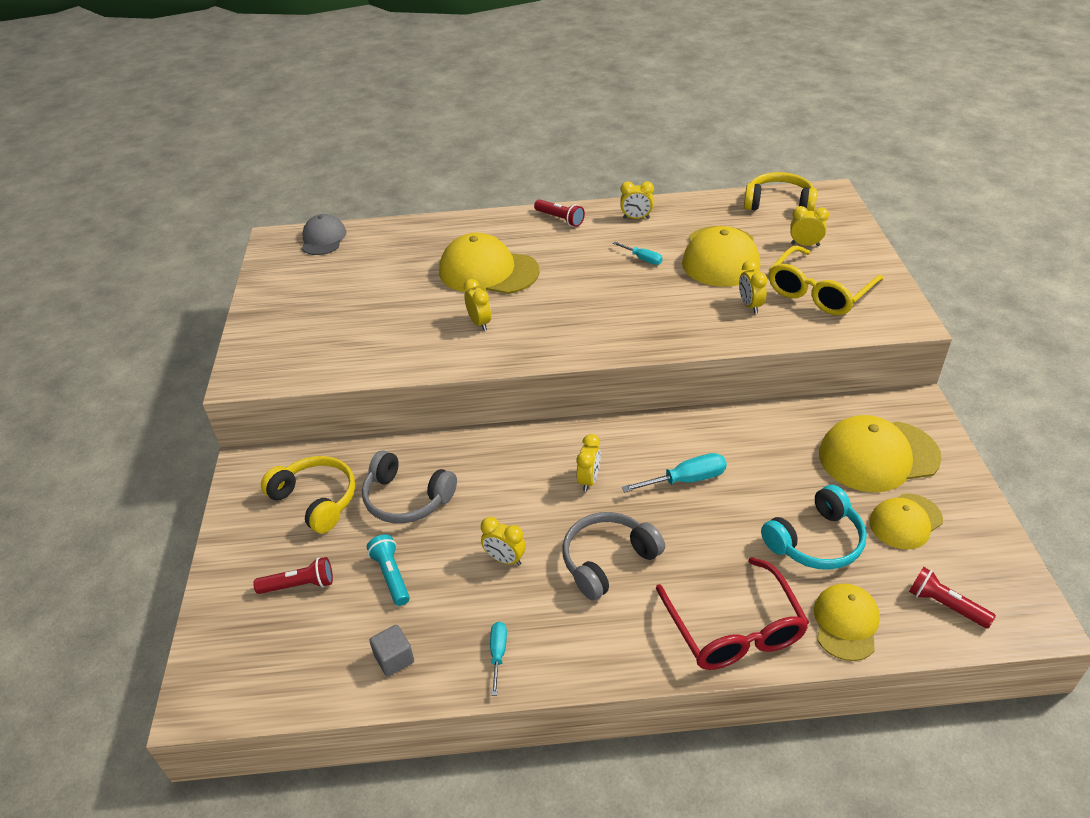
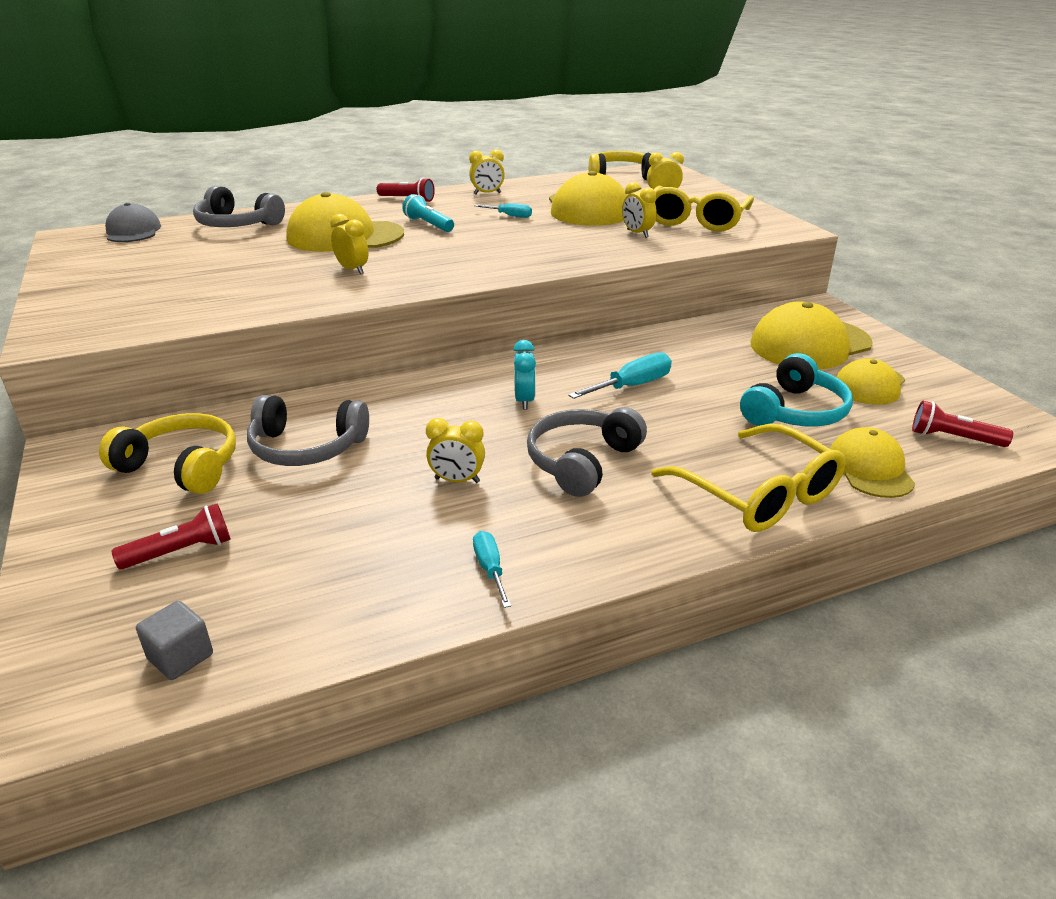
camera: 20 degrees left, 10 degrees down
turquoise flashlight [367,534,410,606] -> turquoise flashlight moved to [402,194,454,232]
grey cube [370,625,414,676] -> grey cube moved to [136,601,213,680]
yellow clock [577,434,601,492] -> turquoise clock [513,340,536,410]
red glasses [656,557,809,670] -> yellow glasses [651,424,846,532]
none -> grey headphones [193,186,285,227]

+ + + +

**Prompt**:
In transcribing the lines above, omit the images and keep all else exact.

**Answer to this exercise**:
camera: 20 degrees left, 10 degrees down
turquoise flashlight [367,534,410,606] -> turquoise flashlight moved to [402,194,454,232]
grey cube [370,625,414,676] -> grey cube moved to [136,601,213,680]
yellow clock [577,434,601,492] -> turquoise clock [513,340,536,410]
red glasses [656,557,809,670] -> yellow glasses [651,424,846,532]
none -> grey headphones [193,186,285,227]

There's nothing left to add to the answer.